(Stored dataset items)
+++
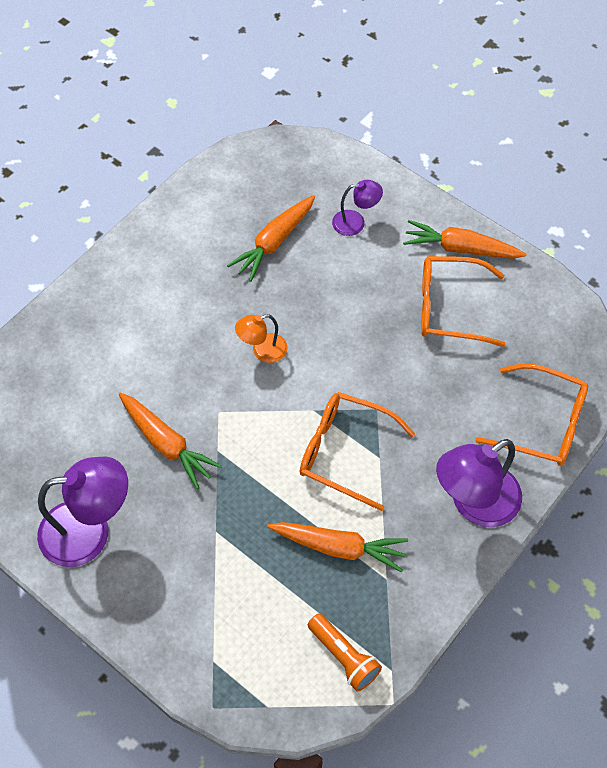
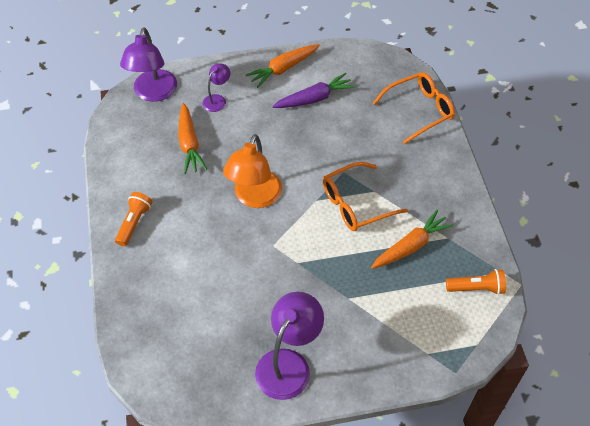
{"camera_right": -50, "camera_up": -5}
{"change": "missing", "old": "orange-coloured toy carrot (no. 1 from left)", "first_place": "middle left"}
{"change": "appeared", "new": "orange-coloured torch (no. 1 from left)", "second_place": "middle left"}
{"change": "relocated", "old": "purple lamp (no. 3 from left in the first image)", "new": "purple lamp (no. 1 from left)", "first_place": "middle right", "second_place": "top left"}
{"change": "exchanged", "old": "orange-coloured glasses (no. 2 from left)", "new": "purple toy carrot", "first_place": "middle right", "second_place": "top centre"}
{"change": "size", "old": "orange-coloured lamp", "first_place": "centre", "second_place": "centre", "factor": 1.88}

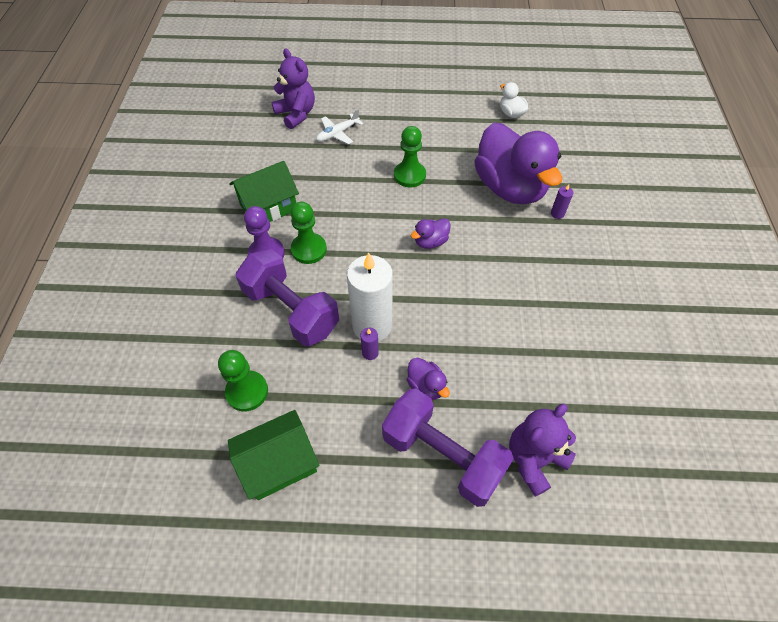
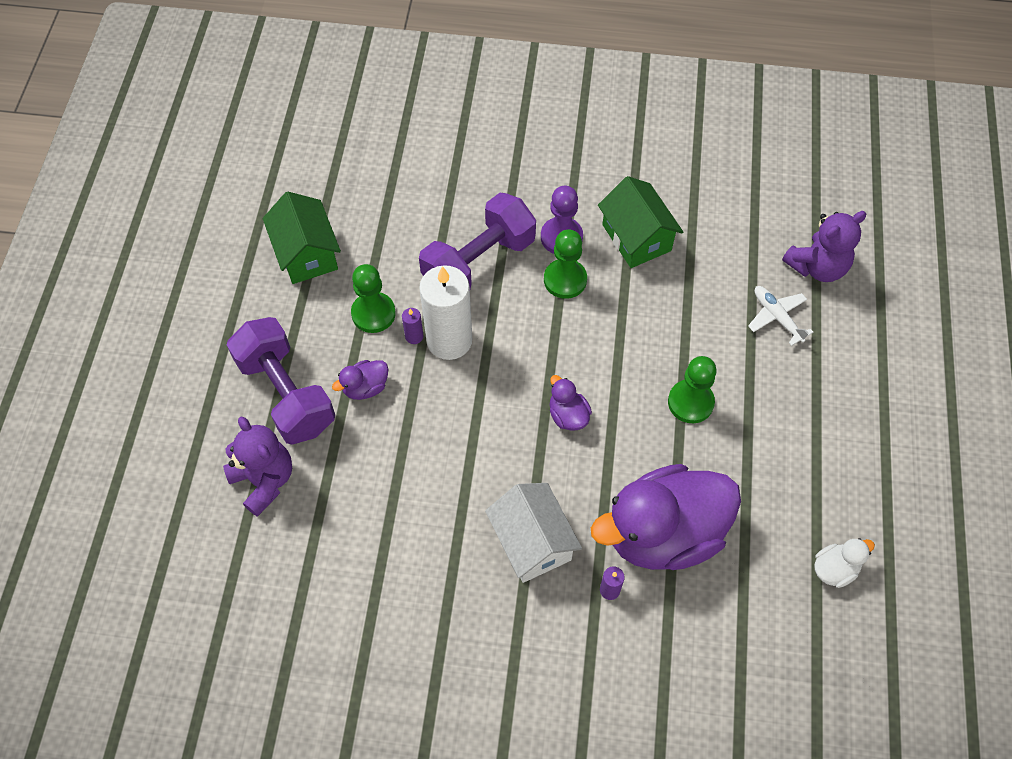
{"camera_right": 95, "camera_up": 5}
{"change": "appeared", "new": "white cottage", "second_place": "bottom centre"}
{"change": "relocated", "old": "green chess pawn (no. 1 from left)", "first_place": "middle left", "second_place": "centre"}
{"change": "spun", "old": "purple hand weight (no. 2 from left in the first image)", "first_place": "bottom centre", "second_place": "middle left", "degrees": -75}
+++
▶ _Action item_
Check each line of the records for "coloured" and copy the ones that contain it.

▶ _Answer to this task_
{"change": "missing", "old": "orange-coloured toy carrot (no. 1 from left)", "first_place": "middle left"}
{"change": "appeared", "new": "orange-coloured torch (no. 1 from left)", "second_place": "middle left"}
{"change": "exchanged", "old": "orange-coloured glasses (no. 2 from left)", "new": "purple toy carrot", "first_place": "middle right", "second_place": "top centre"}
{"change": "size", "old": "orange-coloured lamp", "first_place": "centre", "second_place": "centre", "factor": 1.88}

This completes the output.